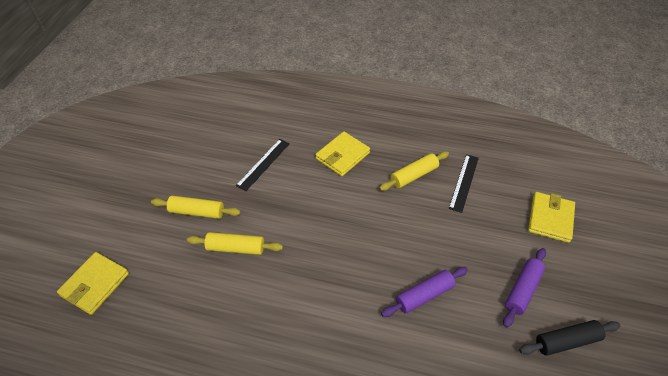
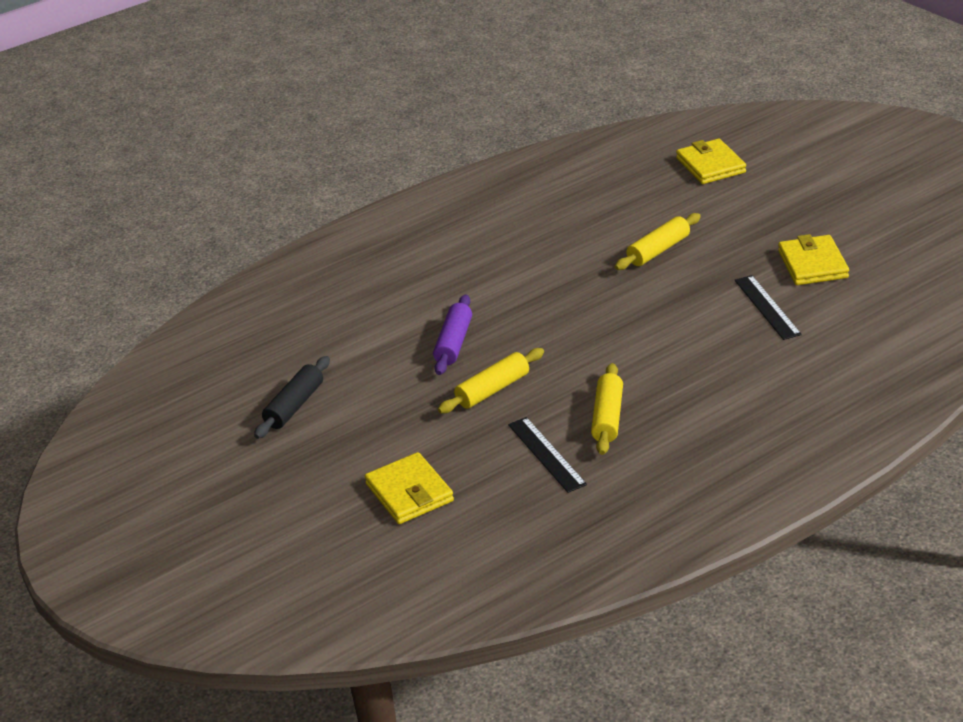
camera: 135 degrees right, 15 degrees down
(197, 212) = (740, 240): yellow rolling pin -> yellow rolling pin (493, 390)
(342, 156) = (710, 374): yellow wallet -> yellow wallet (812, 264)
(522, 290) = (371, 411): purple rolling pin -> none

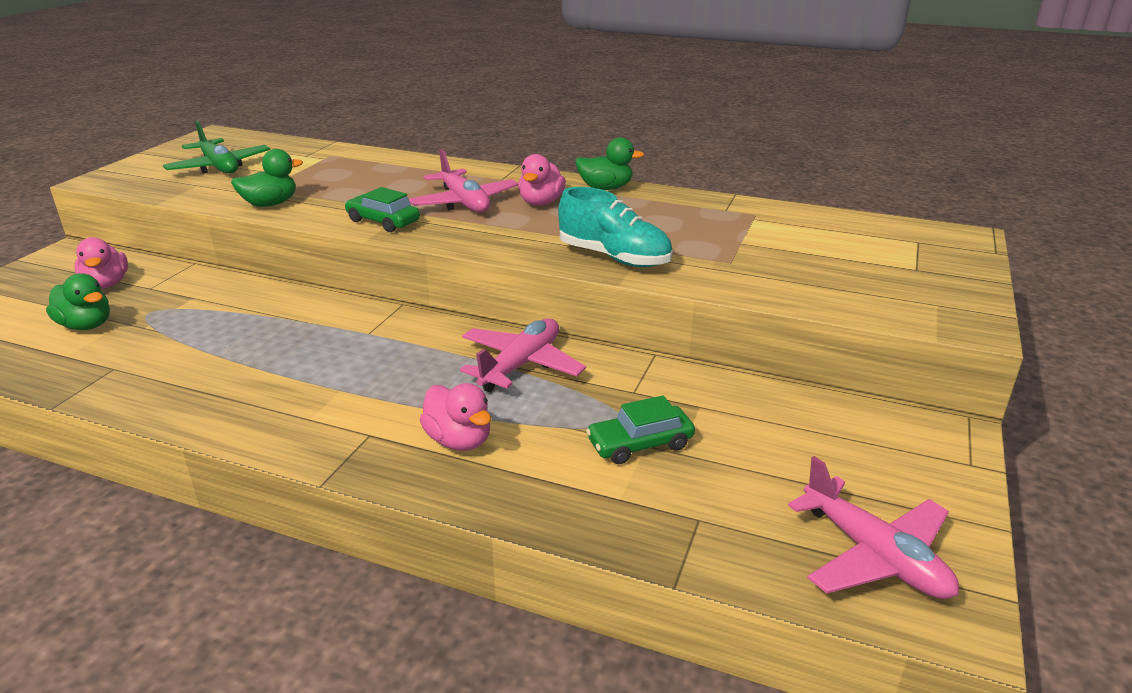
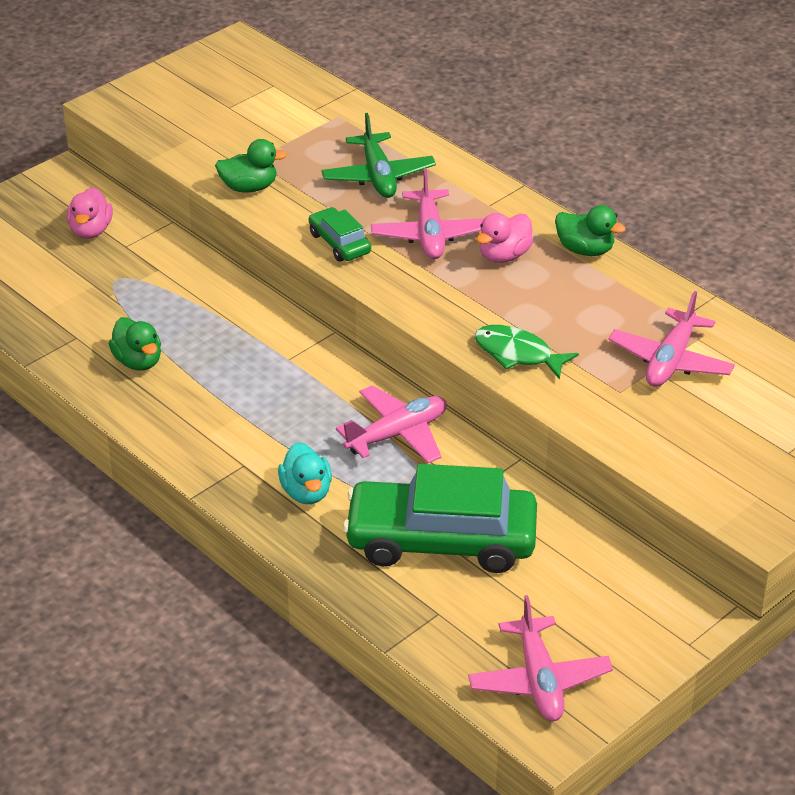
camera: 25 degrees right, 10 degrees up
(86, 325) = (65, 280): green duck -> green duck (138, 361)
(219, 167) = (223, 110): green plane -> green plane (378, 176)
(459, 440) = (306, 492): pink duck -> turquoise duck
(614, 257) = (517, 354): turquoise shoe -> green fish
(640, 444) = (441, 540): green car -> green car, size x2.15
(748, 235) = (670, 360): none -> pink plane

──────────────────────────────

**TRY IT**: Using the listing above, set down exactly each line from the one containing "(522, 290) = (371, 411): purple" through the final line, and leave out pictures.

**EXPECTED ANSWER**:
(522, 290) = (371, 411): purple rolling pin -> none

camera: 25 degrees right, 10 degrees up
(86, 325) = (65, 280): green duck -> green duck (138, 361)
(219, 167) = (223, 110): green plane -> green plane (378, 176)
(459, 440) = (306, 492): pink duck -> turquoise duck
(614, 257) = (517, 354): turquoise shoe -> green fish
(640, 444) = (441, 540): green car -> green car, size x2.15
(748, 235) = (670, 360): none -> pink plane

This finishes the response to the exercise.